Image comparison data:
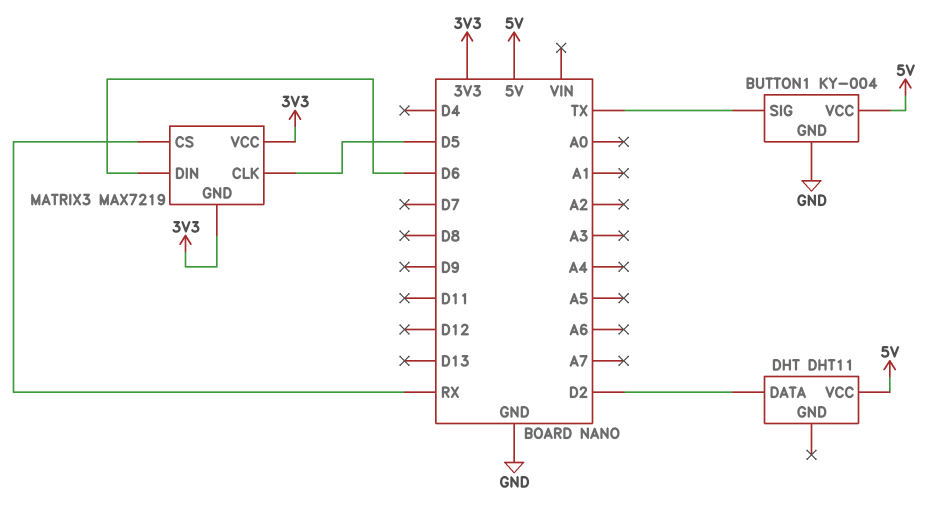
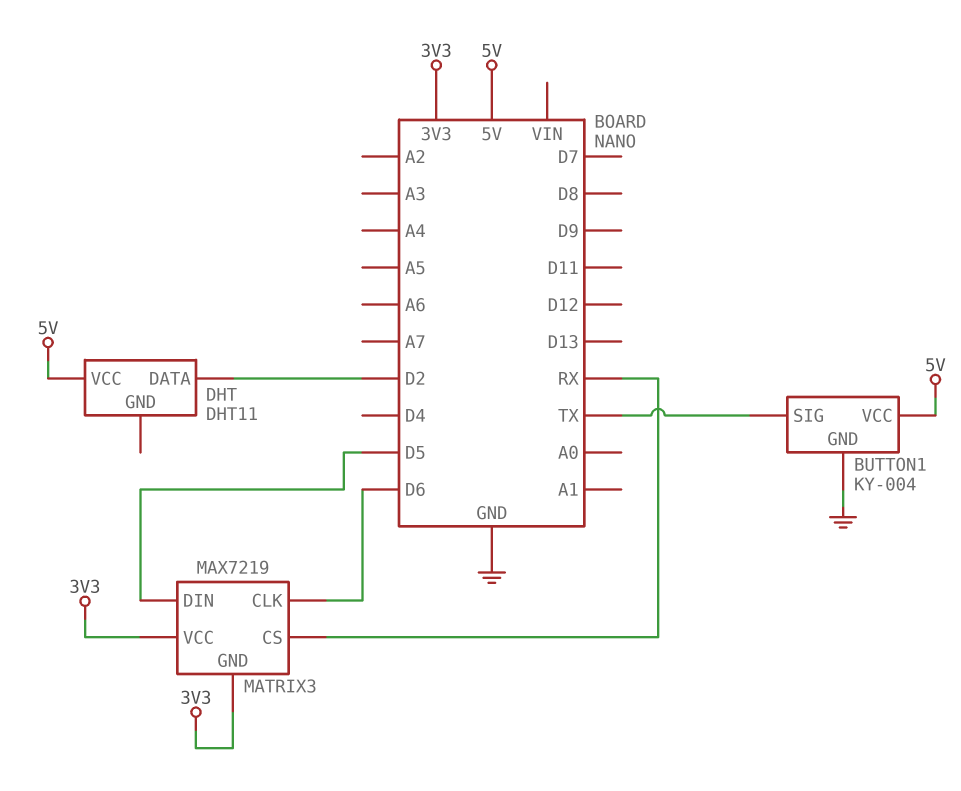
MATRIX3 pin CLK: D5 -> D6
MATRIX3 pin DIN: D6 -> D5

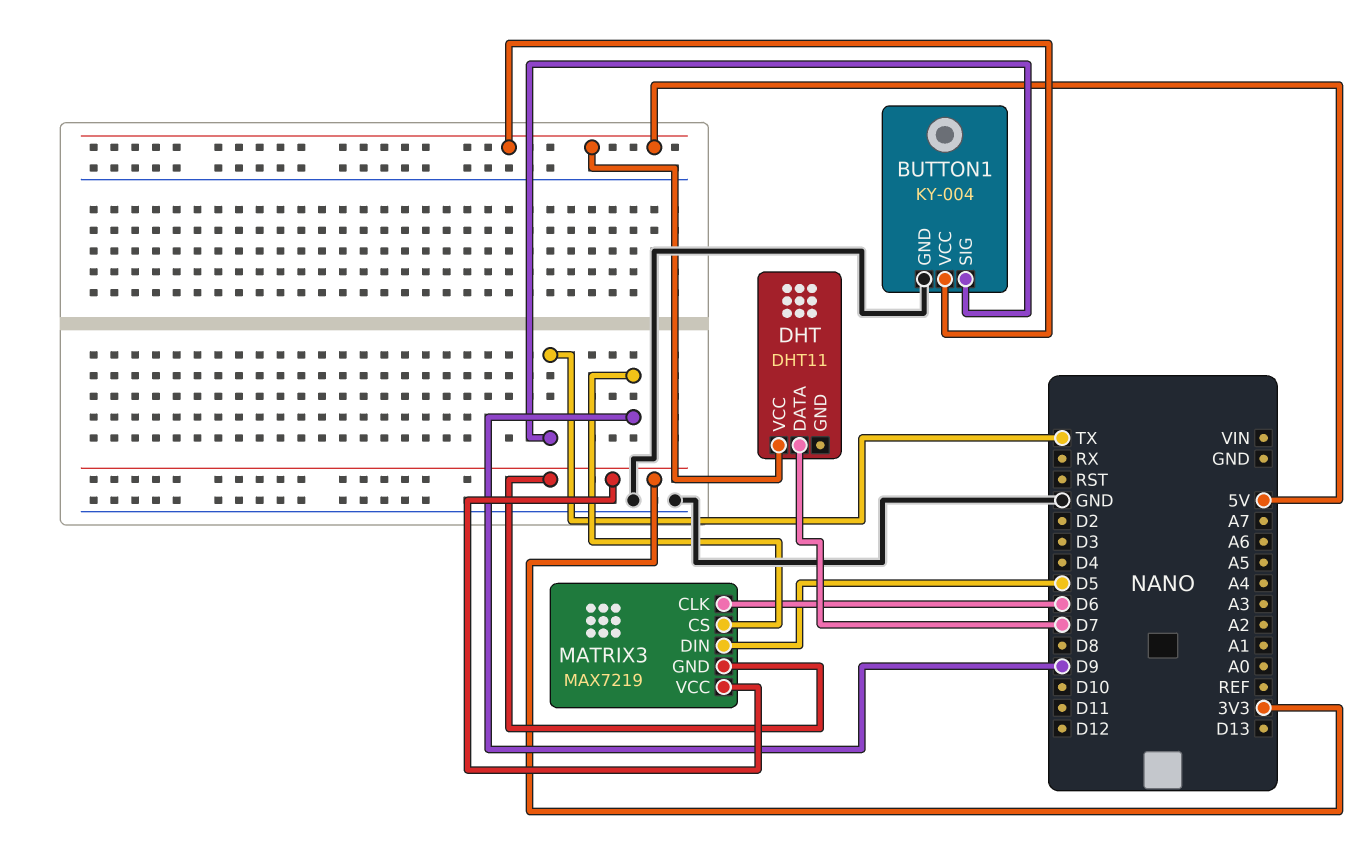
DHT pin DATA: D2 -> D7
MATRIX3 pin CS: RX -> D9

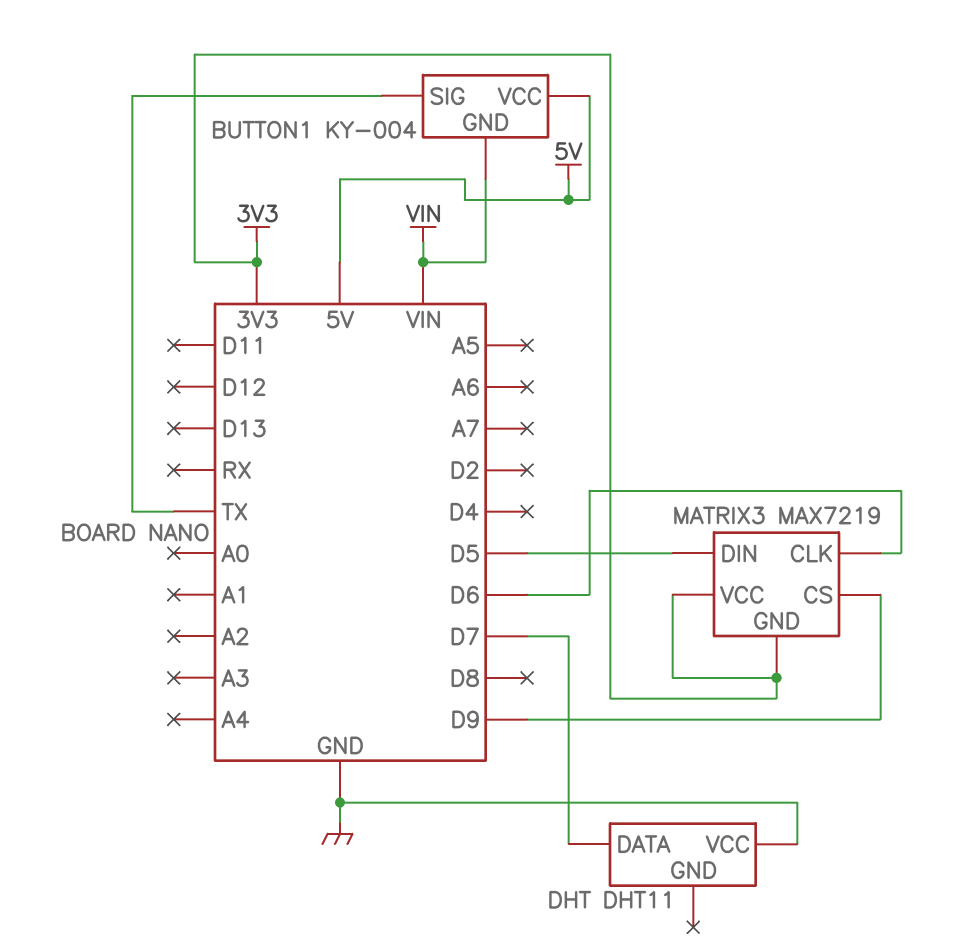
BUTTON1 pin GND: GND -> VIN
DHT pin VCC: 5V -> GND

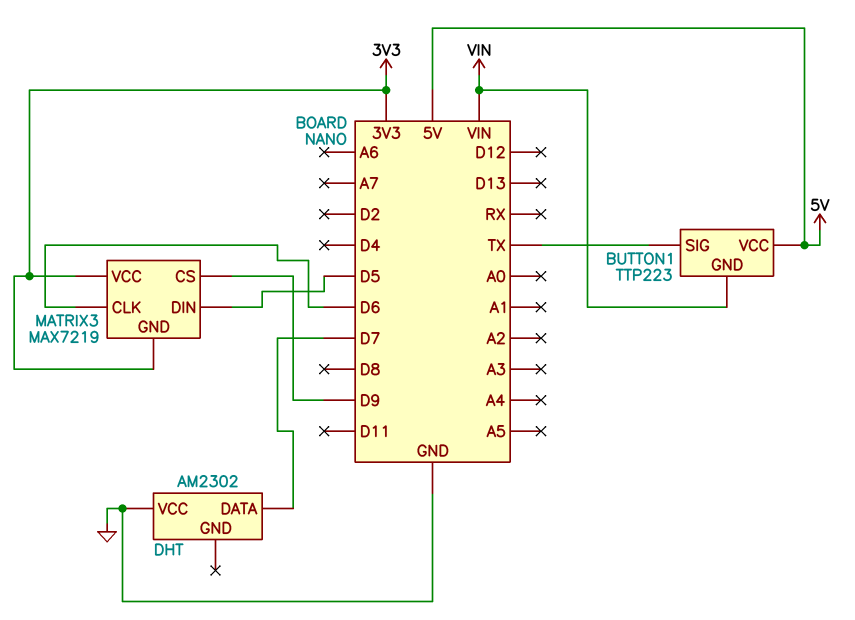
BUTTON1: KY-004 -> TTP223
DHT: DHT11 -> AM2302

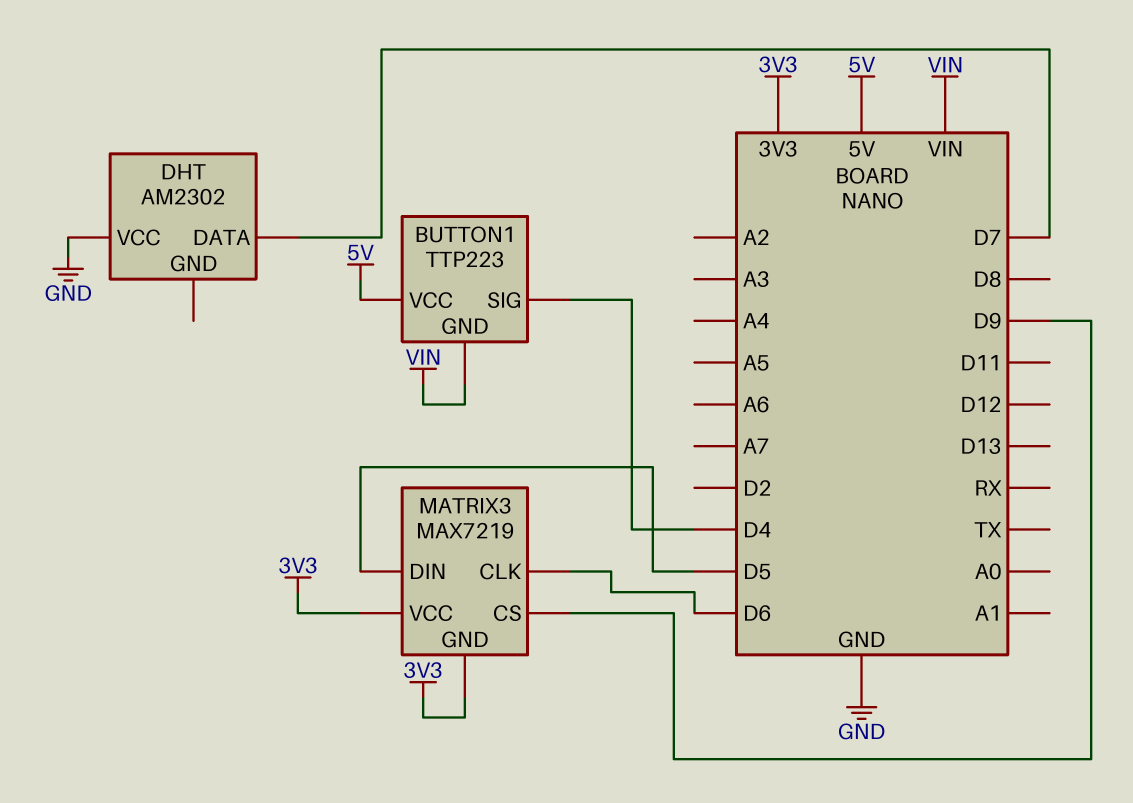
BUTTON1 pin SIG: TX -> D4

§ WHAT THE TASK REQUIRES:
Every entry should come back exactly as written, only without images.

§ SOLUTION TO THE PROBLEM:
MATRIX3 pin CLK: D5 -> D6
MATRIX3 pin DIN: D6 -> D5

DHT pin DATA: D2 -> D7
MATRIX3 pin CS: RX -> D9

BUTTON1 pin GND: GND -> VIN
DHT pin VCC: 5V -> GND

BUTTON1: KY-004 -> TTP223
DHT: DHT11 -> AM2302

BUTTON1 pin SIG: TX -> D4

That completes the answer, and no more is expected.